[PROBLEM REQUIREMENTS]
Could you retype the records below exactly as they appear, skipping any pictures?

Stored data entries
++++++
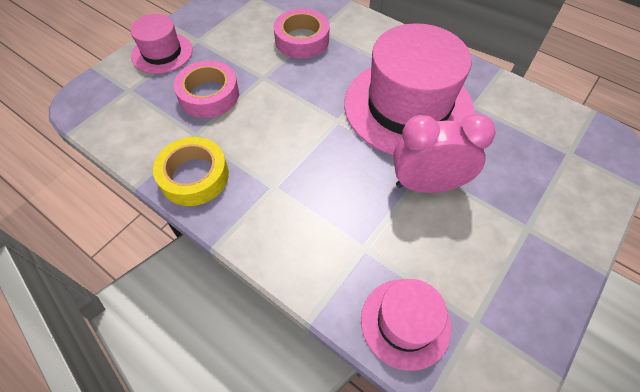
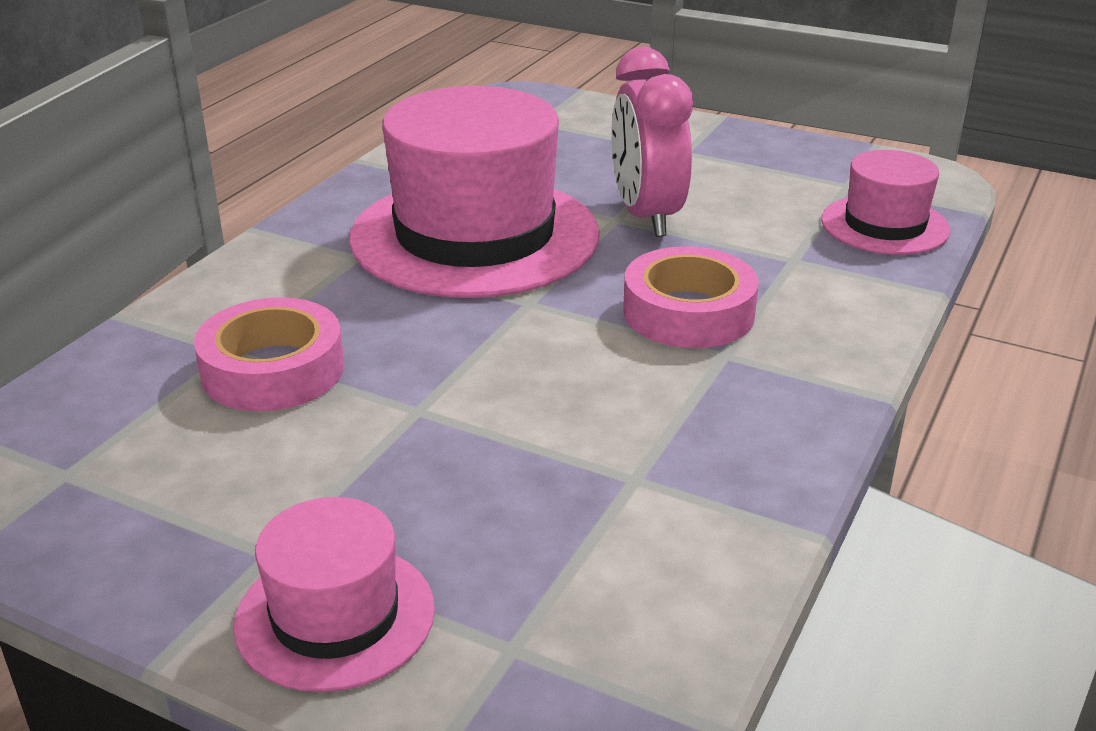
camera: 100 degrees left, 25 degrees down
(194, 176) = (750, 453): yellow tape -> none
(209, 95) = (498, 482): pink tape -> pink tape (688, 312)

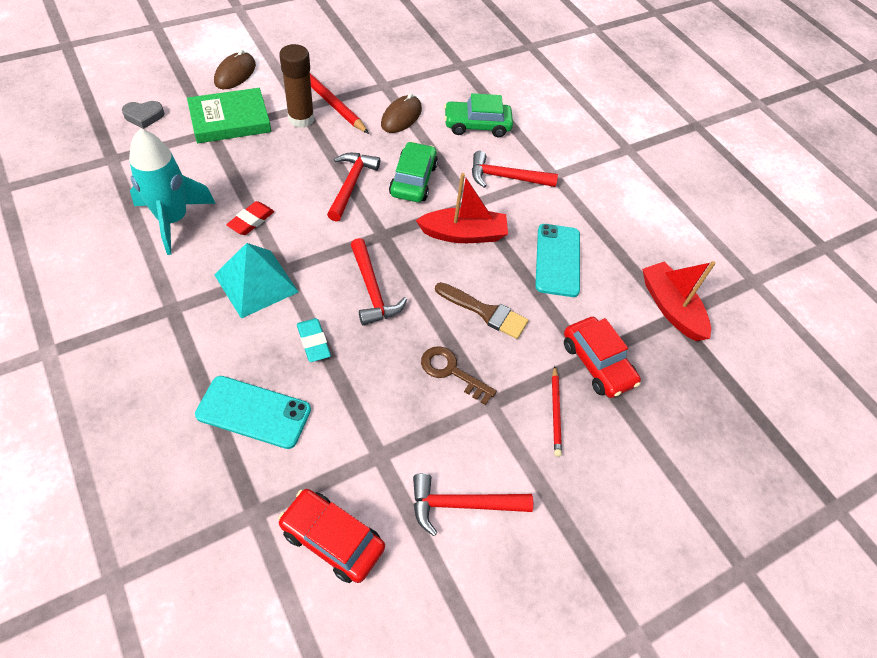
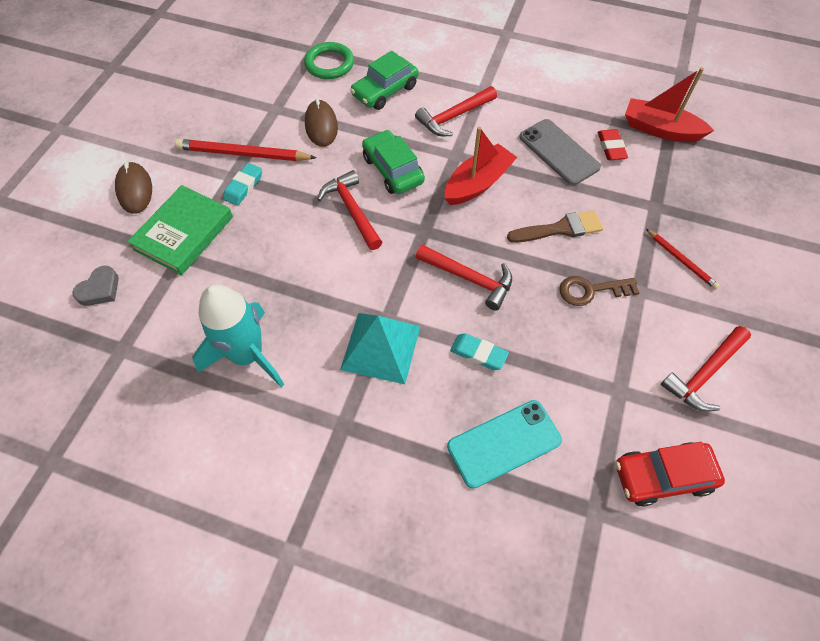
camera: 35 degrees left, 5 degrees up
(251, 221) = (312, 302): red eraser -> red eraser (611, 147)
(301, 119) = (243, 186): brown glue stick -> turquoise eraser
(460, 81) = (329, 64): none -> green ring
(557, 260) = (559, 152): turquoise phone -> grey phone
(597, 363) = (665, 205): red car -> none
++++++
[RESPONSE TO THE EXERCISE]
camera: 100 degrees left, 25 degrees down
(194, 176) = (750, 453): yellow tape -> none
(209, 95) = (498, 482): pink tape -> pink tape (688, 312)

camera: 35 degrees left, 5 degrees up
(251, 221) = (312, 302): red eraser -> red eraser (611, 147)
(301, 119) = (243, 186): brown glue stick -> turquoise eraser
(460, 81) = (329, 64): none -> green ring
(557, 260) = (559, 152): turquoise phone -> grey phone
(597, 363) = (665, 205): red car -> none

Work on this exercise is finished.